BEGIN Exercise data

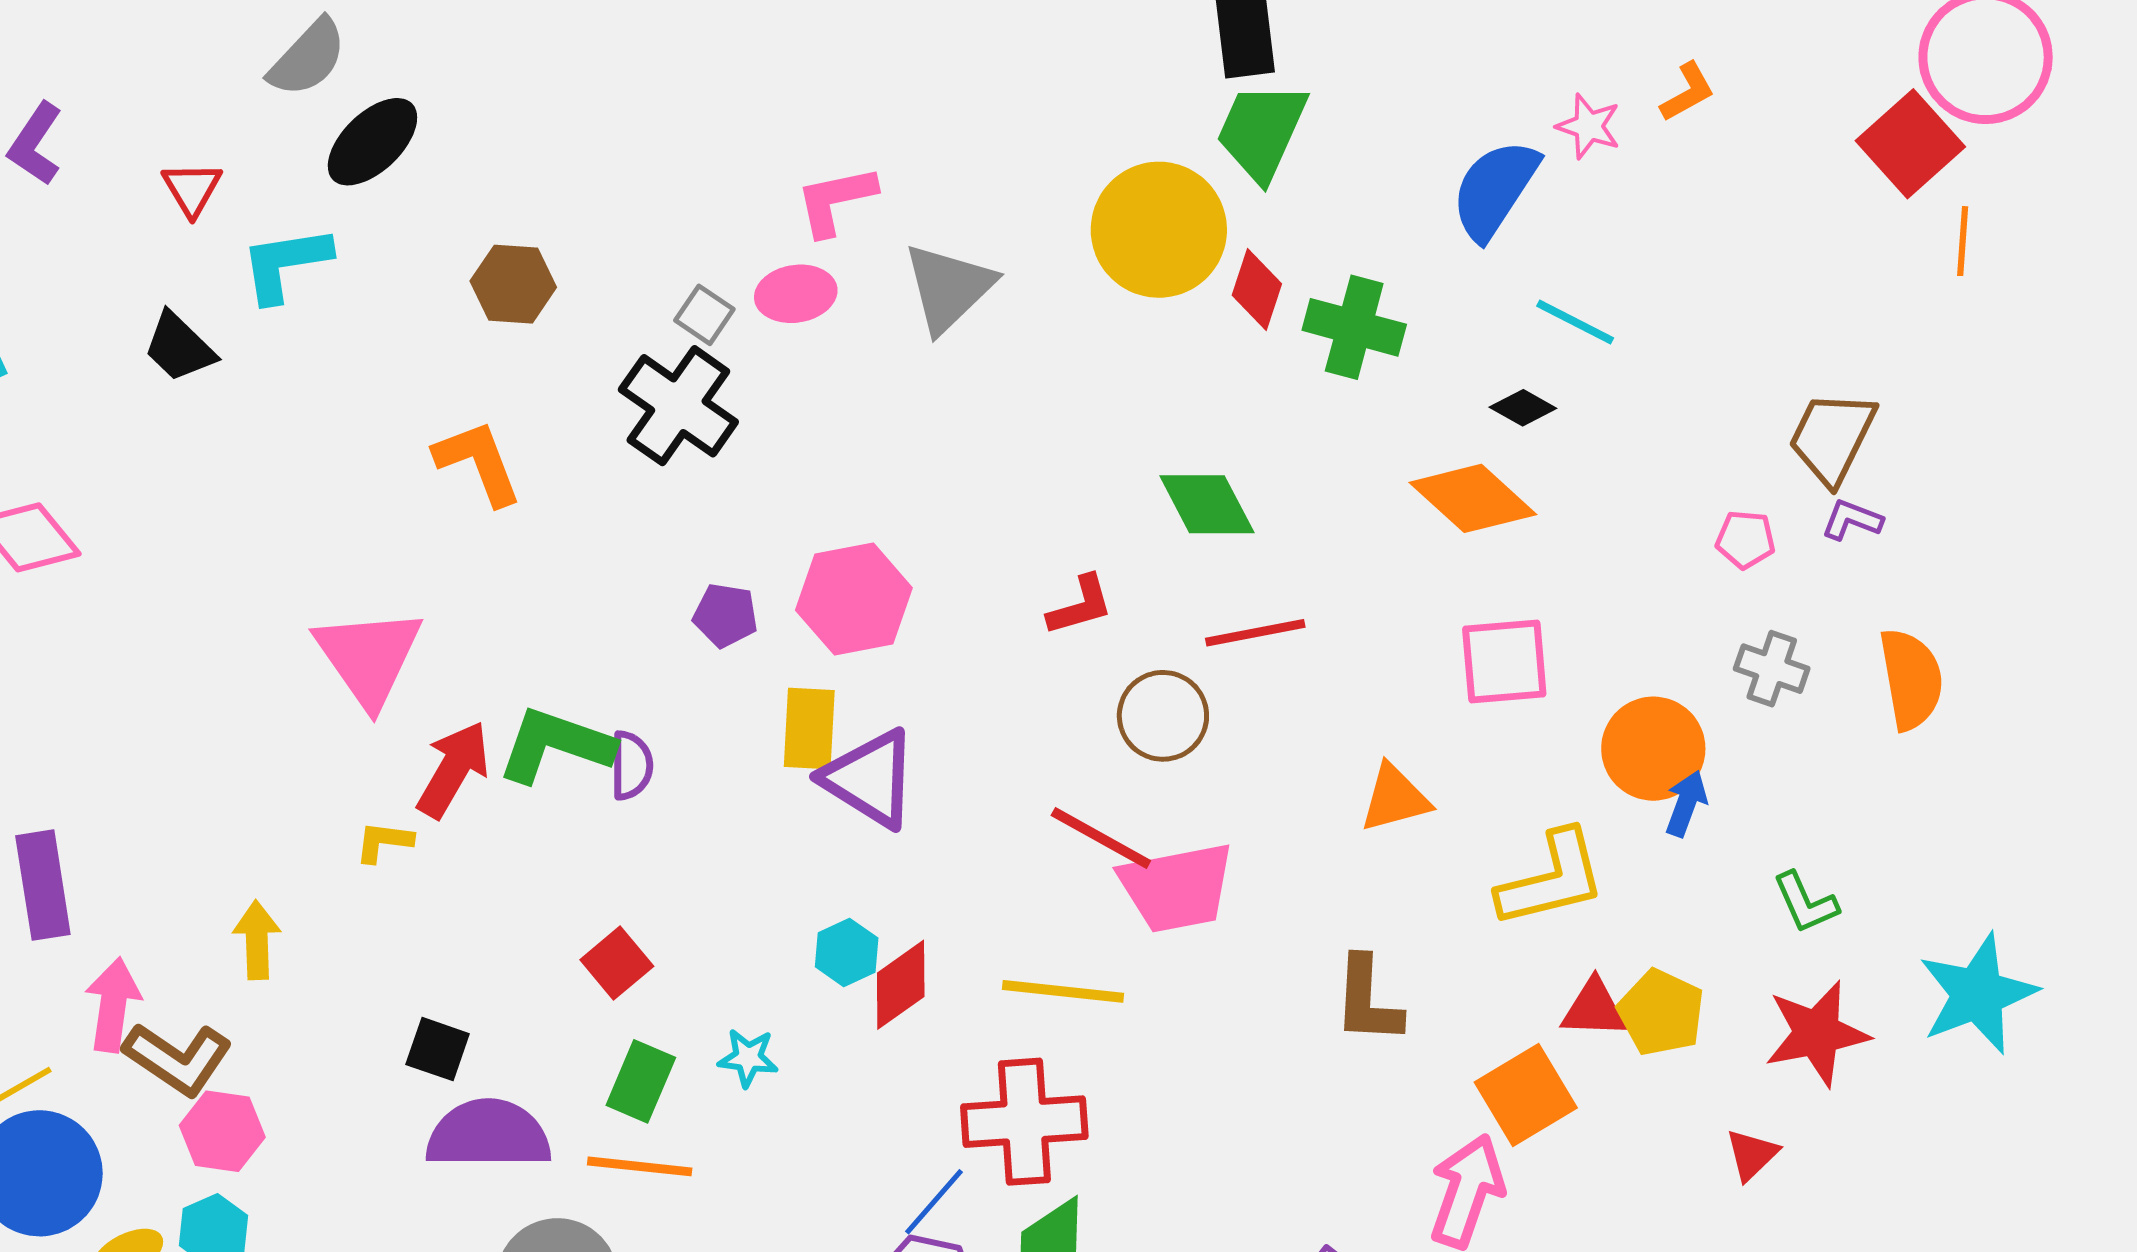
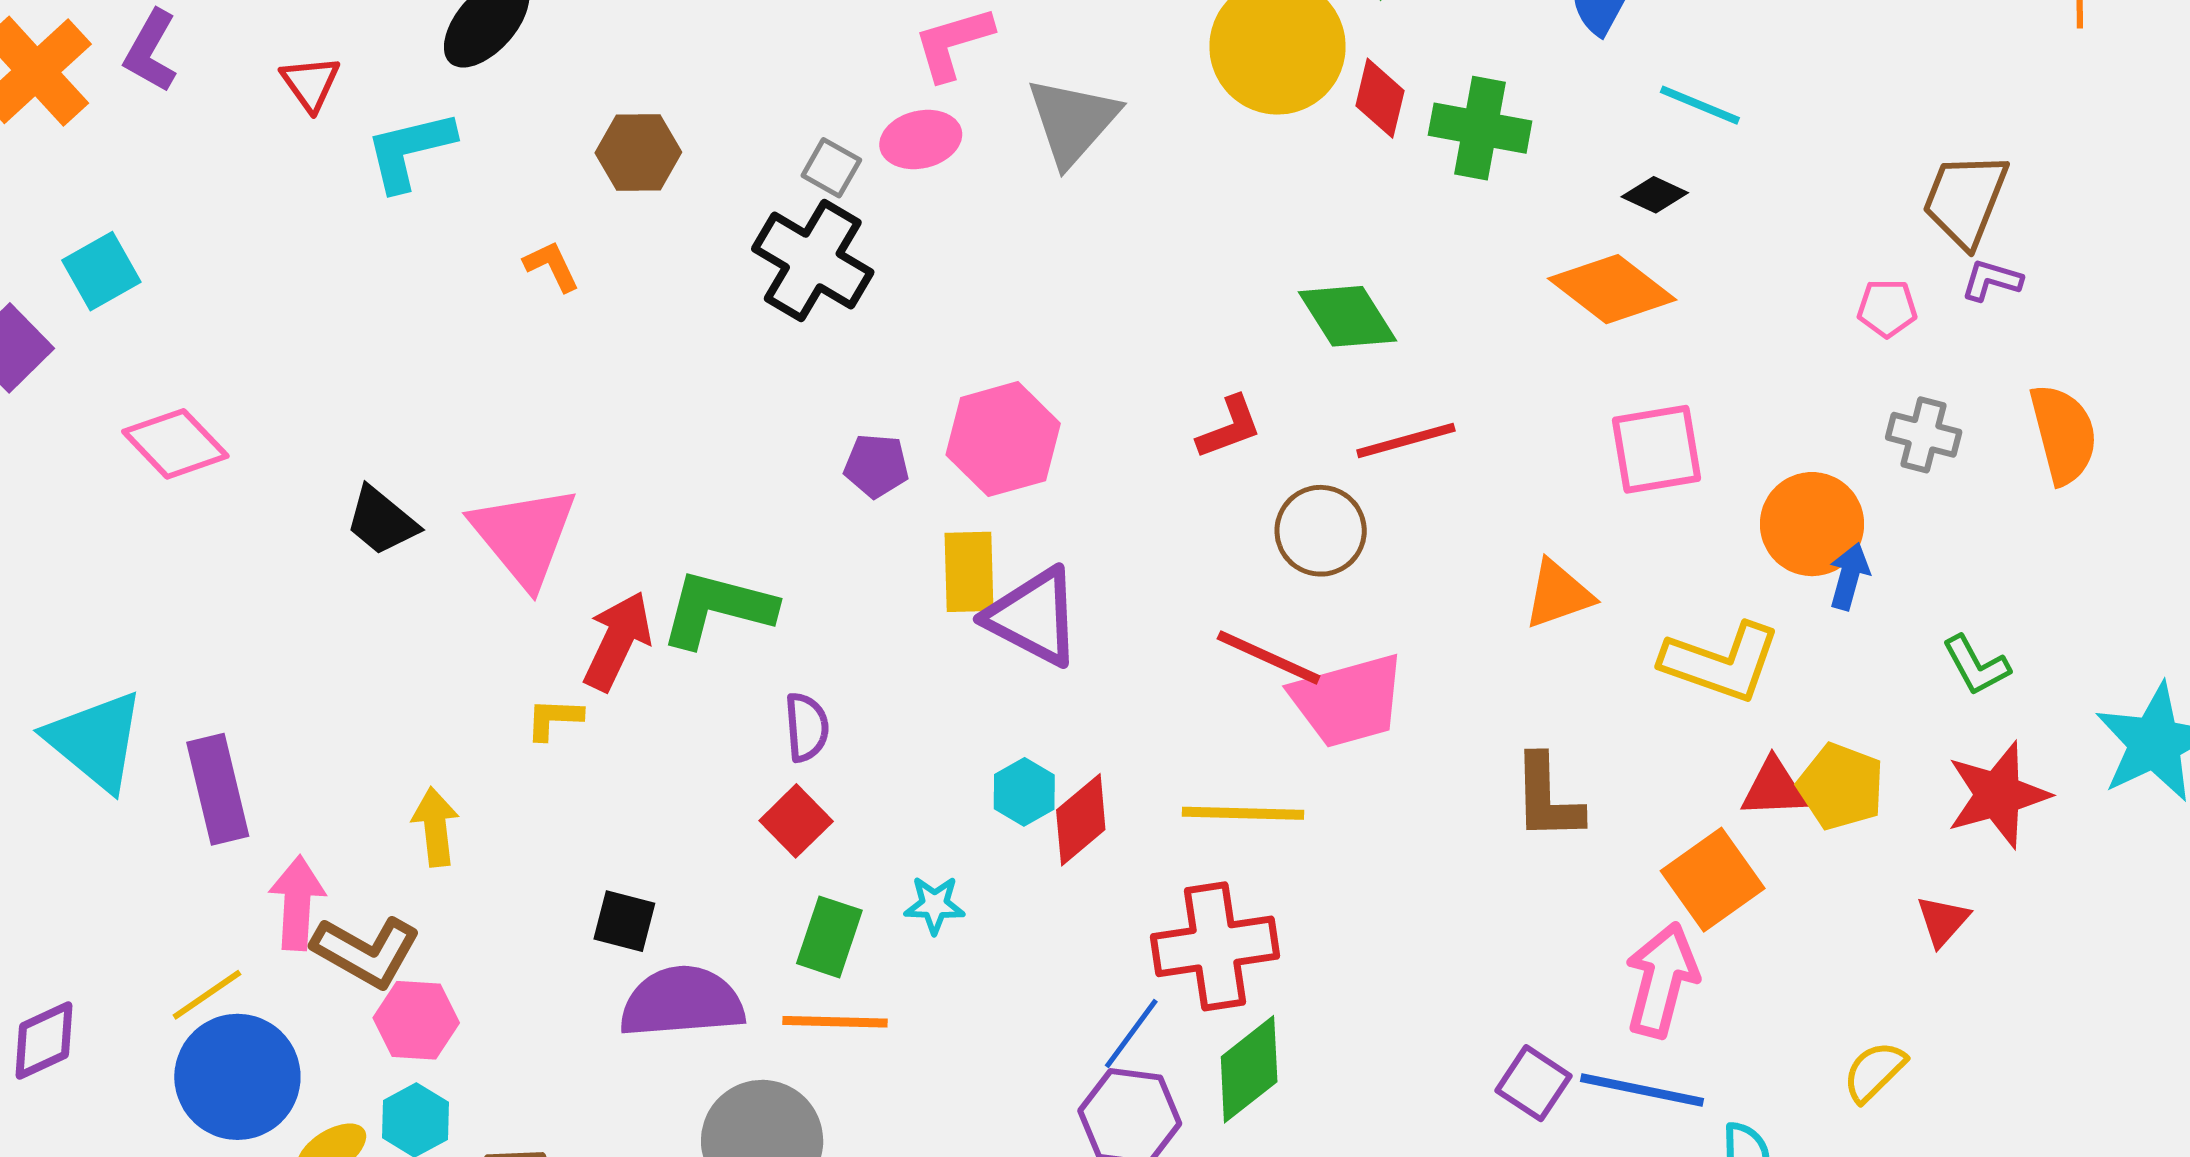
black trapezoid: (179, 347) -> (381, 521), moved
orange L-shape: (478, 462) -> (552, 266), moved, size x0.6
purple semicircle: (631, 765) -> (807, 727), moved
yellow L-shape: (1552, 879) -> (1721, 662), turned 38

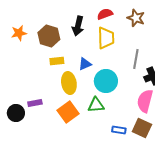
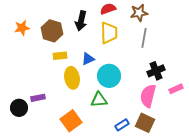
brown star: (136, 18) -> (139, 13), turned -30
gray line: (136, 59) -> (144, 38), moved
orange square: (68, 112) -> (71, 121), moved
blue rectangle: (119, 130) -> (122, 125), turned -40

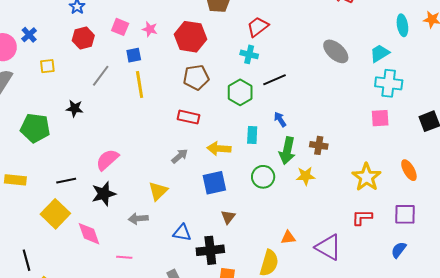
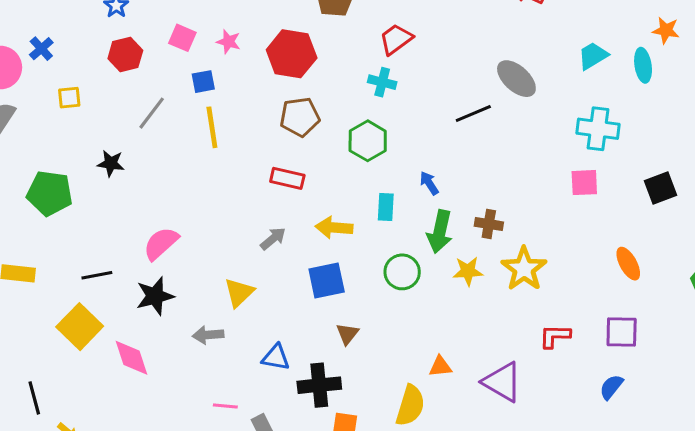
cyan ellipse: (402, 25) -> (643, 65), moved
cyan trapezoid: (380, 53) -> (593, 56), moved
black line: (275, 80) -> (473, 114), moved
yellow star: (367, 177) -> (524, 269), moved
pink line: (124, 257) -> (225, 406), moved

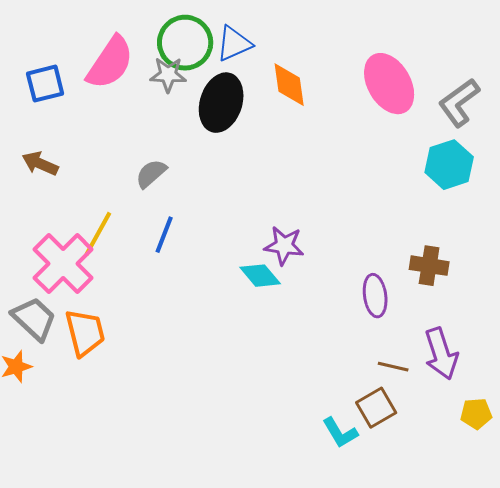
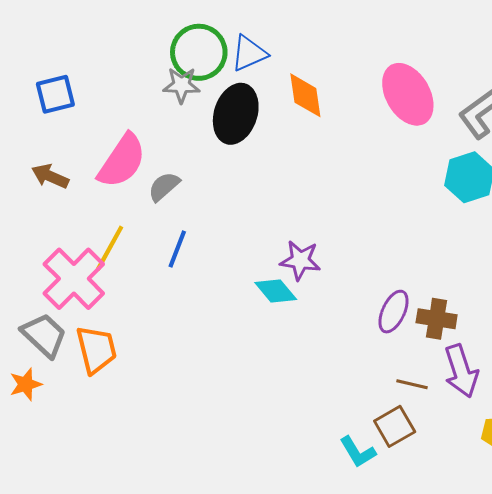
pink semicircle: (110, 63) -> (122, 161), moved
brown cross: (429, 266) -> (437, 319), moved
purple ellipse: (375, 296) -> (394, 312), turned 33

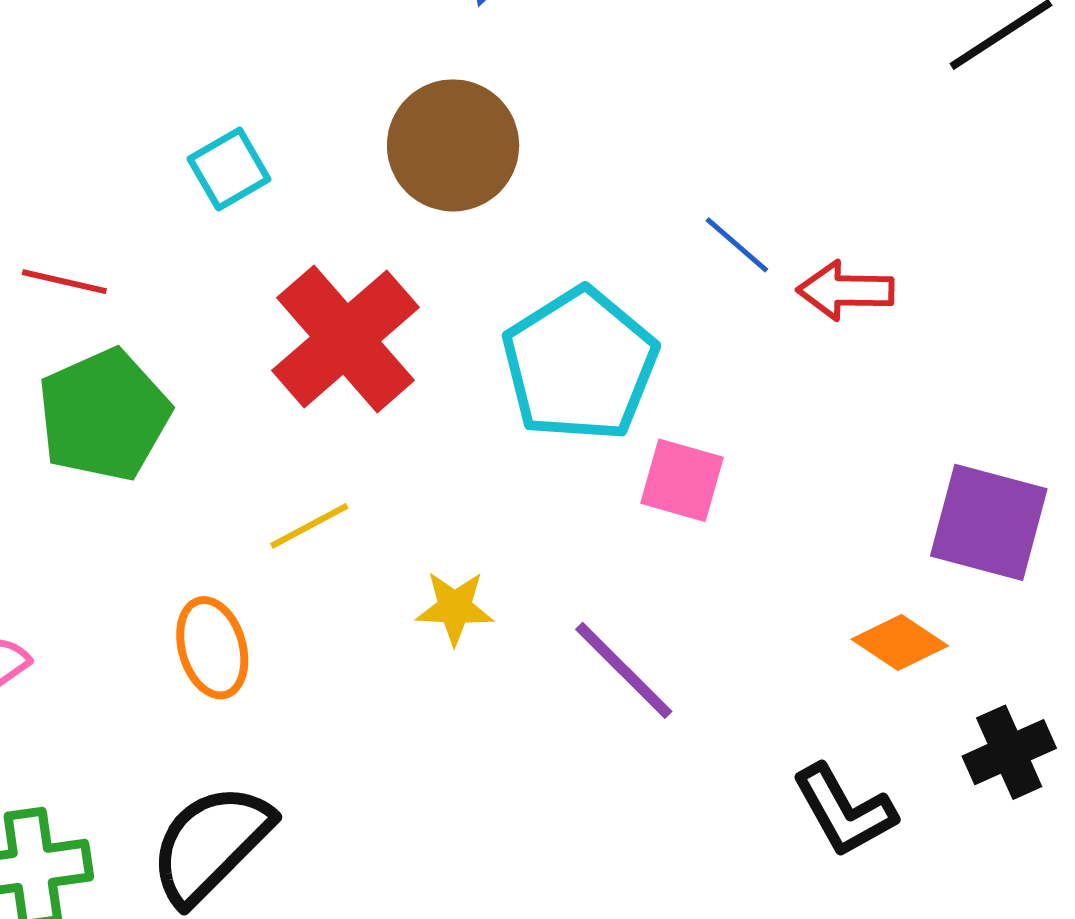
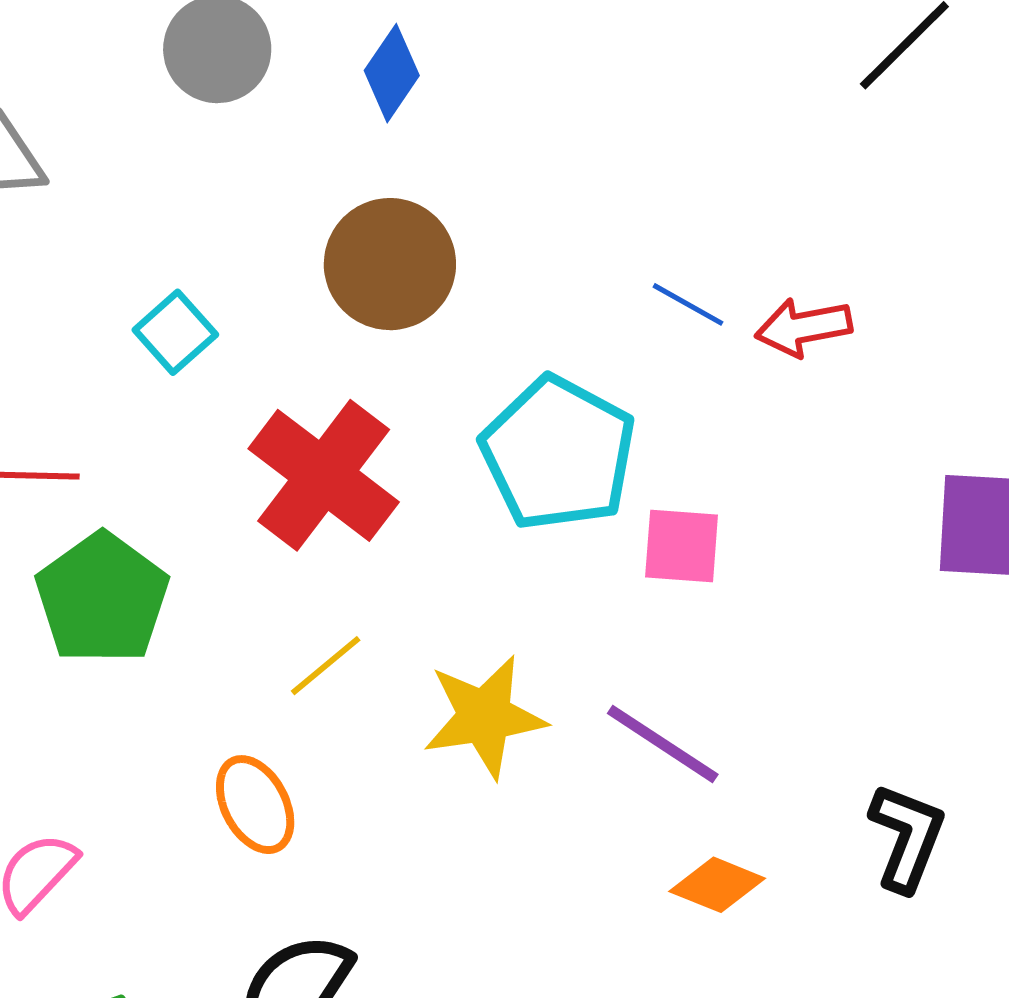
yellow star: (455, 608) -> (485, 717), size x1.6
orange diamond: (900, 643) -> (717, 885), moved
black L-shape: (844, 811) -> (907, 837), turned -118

END Exercise data

Exercise goal: Images do not belong in the copy; reproduce all other parts of the records above verbatim.

Solution to this problem:
black trapezoid: (179, 347) -> (381, 521), moved
orange L-shape: (478, 462) -> (552, 266), moved, size x0.6
purple semicircle: (631, 765) -> (807, 727), moved
yellow L-shape: (1552, 879) -> (1721, 662), turned 38

brown star: (136, 18) -> (139, 13), turned -30
gray line: (136, 59) -> (144, 38), moved
orange square: (68, 112) -> (71, 121), moved
blue rectangle: (119, 130) -> (122, 125), turned -40

cyan ellipse: (402, 25) -> (643, 65), moved
cyan trapezoid: (380, 53) -> (593, 56), moved
black line: (275, 80) -> (473, 114), moved
yellow star: (367, 177) -> (524, 269), moved
pink line: (124, 257) -> (225, 406), moved

pink semicircle: (110, 63) -> (122, 161), moved
brown cross: (429, 266) -> (437, 319), moved
purple ellipse: (375, 296) -> (394, 312), turned 33

yellow star: (455, 608) -> (485, 717), size x1.6
orange diamond: (900, 643) -> (717, 885), moved
black L-shape: (844, 811) -> (907, 837), turned -118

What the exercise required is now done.